··· Exercise input ···

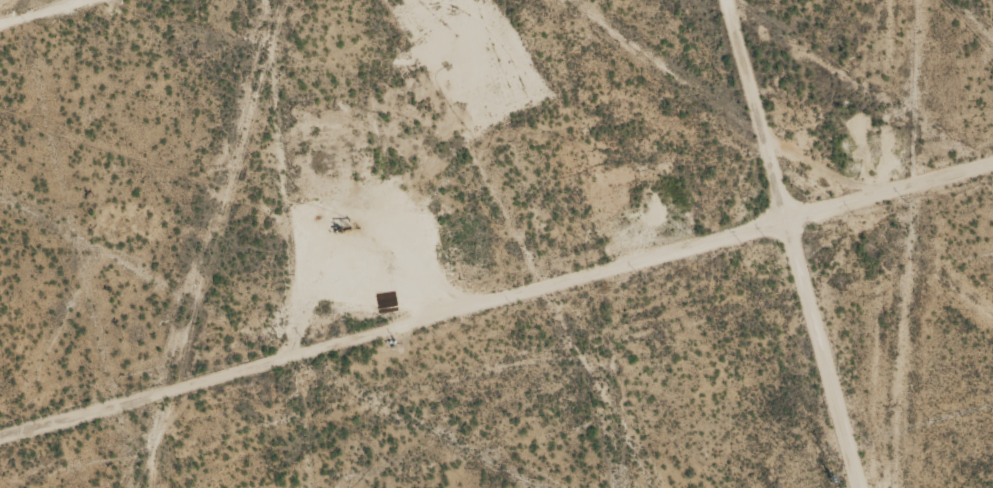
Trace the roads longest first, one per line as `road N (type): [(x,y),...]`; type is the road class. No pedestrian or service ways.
road 1 (track): [(992,182),(0,462)]
road 2 (track): [(717,0),(838,487)]
road 3 (track): [(0,72),(262,0)]

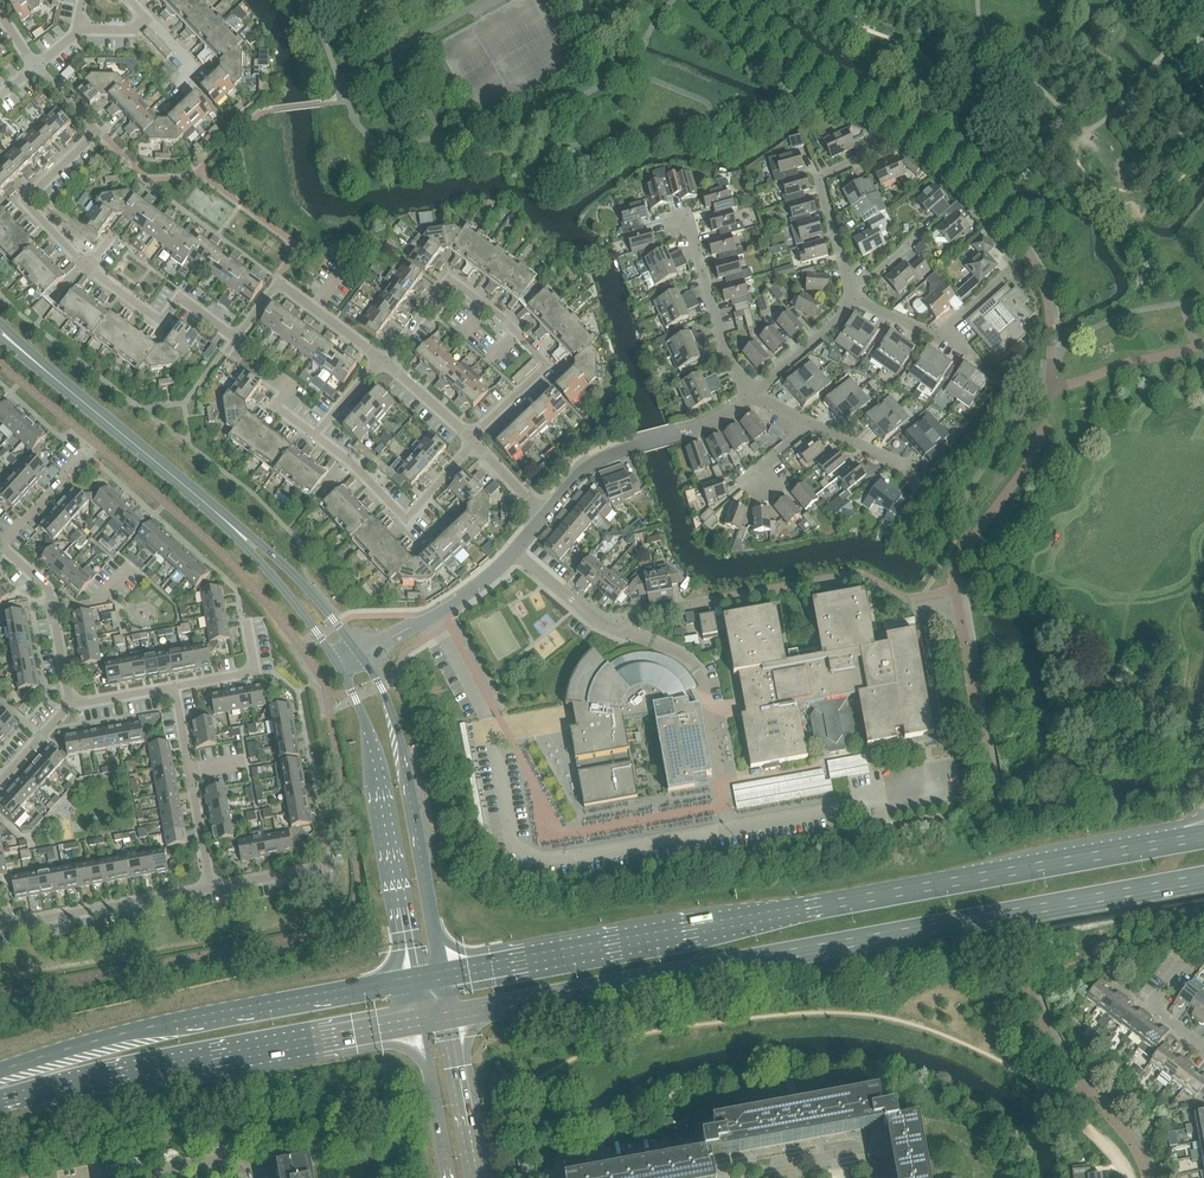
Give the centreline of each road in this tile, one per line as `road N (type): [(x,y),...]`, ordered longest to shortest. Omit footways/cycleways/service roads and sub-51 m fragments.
road 1 (trunk): [(450,1015),(1203,876)]
road 2 (trunk): [(1171,842),(443,971)]
road 3 (trunk): [(0,1101),(423,1020)]
road 4 (trunk): [(415,977),(109,1038),(0,1072)]
road 5 (residential): [(236,339),(180,297),(160,321),(24,203),(98,130)]
road 6 (tertiary): [(443,971),(392,715),(358,653)]
road 7 (tertiary): [(338,665),(372,741),(415,977)]
road 8 (tertiary): [(358,653),(301,583),(172,475)]
road 9 (tertiary): [(172,475),(264,567),(338,665)]
road 10 (residential): [(546,514),(595,462),(718,417),(752,394)]
road 11 (residential): [(315,436),(406,521),(472,443)]
road 12 (residential): [(0,927),(212,888)]
road 13 (residential): [(752,394),(725,352),(685,217),(669,222)]
road 14 (residential): [(692,606),(603,623),(517,551)]
road 15 (tertiary): [(172,475),(16,346)]
road 16 (residential): [(854,298),(818,179),(877,150)]
road 17 (residential): [(358,653),(456,602),(517,551)]
road 18 (secondary): [(478,1177),(450,1015)]
road 19 (secondary): [(423,1020),(450,1177)]
road 20 (residential): [(468,438),(549,367),(516,333)]
road 21 (residential): [(483,303),(450,279),(385,364)]
road 22 (residential): [(752,394),(854,298)]
road 23 (residential): [(175,686),(255,672),(247,621)]
road 24 (residential): [(380,360),(279,280)]
road 25 (residential): [(0,546),(84,452)]
road 26 (residential): [(212,888),(332,866)]

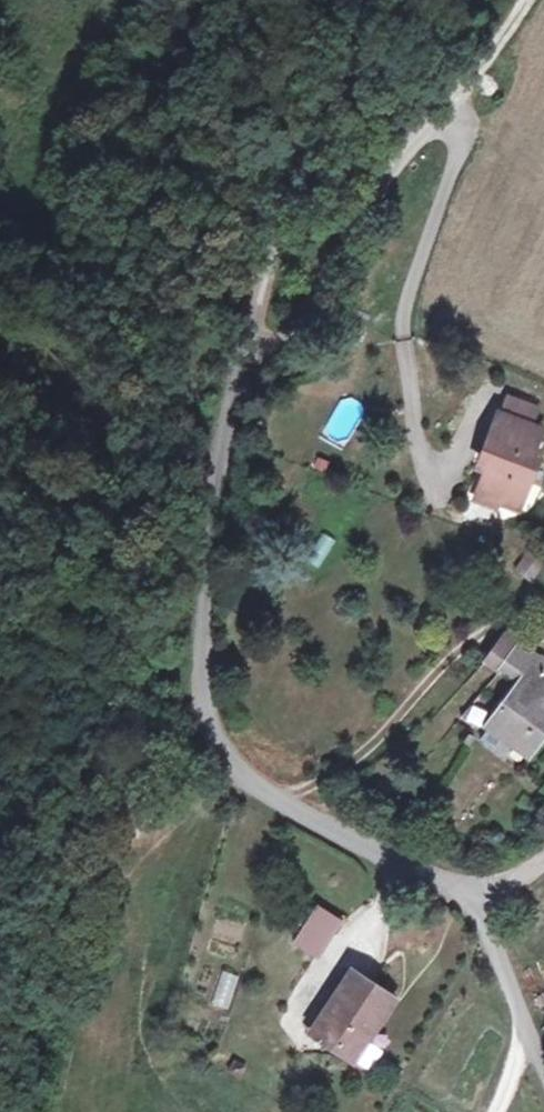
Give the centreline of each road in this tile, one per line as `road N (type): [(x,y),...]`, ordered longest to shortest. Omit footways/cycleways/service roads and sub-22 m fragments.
road 1 (unclassified): [(241,385),(214,534),(204,672),(226,756),(246,780),(394,865),(474,896)]
road 2 (residential): [(241,385),(415,141),(454,111),(527,0)]
road 3 (unclassified): [(376,0),(298,176),(241,385)]
road 4 (track): [(0,818),(204,672)]
road 5 (residential): [(474,896),(543,1069)]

···

▶ [Task item] Produce an exact reprint of the entries, dropping the images.

▶ [Exercise answer]
Trace the roads longest first, one per line as `road N (type): [(x,y),...]`; type is the road class. No pedestrian or service ways.
road 1 (track): [(992,182),(0,462)]
road 2 (track): [(717,0),(838,487)]
road 3 (track): [(0,72),(262,0)]

Give the centreline of each road in this tile, one per line as `road N (type): [(x,y),...]`, ordered longest to shortest. Omit footways/cycleways/service roads and sub-51 m fragments.
road 1 (trunk): [(450,1015),(1203,876)]
road 2 (trunk): [(1171,842),(443,971)]
road 3 (trunk): [(0,1101),(423,1020)]
road 4 (trunk): [(415,977),(109,1038),(0,1072)]
road 5 (residential): [(236,339),(180,297),(160,321),(24,203),(98,130)]
road 6 (tertiary): [(443,971),(392,715),(358,653)]
road 7 (tertiary): [(338,665),(372,741),(415,977)]
road 8 (tertiary): [(358,653),(301,583),(172,475)]
road 9 (tertiary): [(172,475),(264,567),(338,665)]
road 10 (residential): [(546,514),(595,462),(718,417),(752,394)]
road 11 (residential): [(315,436),(406,521),(472,443)]
road 12 (residential): [(0,927),(212,888)]
road 13 (residential): [(752,394),(725,352),(685,217),(669,222)]
road 14 (residential): [(692,606),(603,623),(517,551)]
road 15 (tertiary): [(172,475),(16,346)]
road 16 (residential): [(854,298),(818,179),(877,150)]
road 17 (residential): [(358,653),(456,602),(517,551)]
road 18 (secondary): [(478,1177),(450,1015)]
road 19 (secondary): [(423,1020),(450,1177)]
road 20 (residential): [(468,438),(549,367),(516,333)]
road 21 (residential): [(483,303),(450,279),(385,364)]
road 22 (residential): [(752,394),(854,298)]
road 23 (residential): [(175,686),(255,672),(247,621)]
road 24 (residential): [(380,360),(279,280)]
road 25 (residential): [(0,546),(84,452)]
road 26 (residential): [(212,888),(332,866)]

Give the centreline of each road in this tile, one per line as `road N (type): [(x,y),...]`, ordered longest to shortest. Omit footways/cycleways/service roads and sub-22 m fragments.
road 1 (unclassified): [(241,385),(214,534),(204,672),(226,756),(246,780),(394,865),(474,896)]
road 2 (residential): [(241,385),(415,141),(454,111),(527,0)]
road 3 (unclassified): [(376,0),(298,176),(241,385)]
road 4 (track): [(0,818),(204,672)]
road 5 (residential): [(474,896),(543,1069)]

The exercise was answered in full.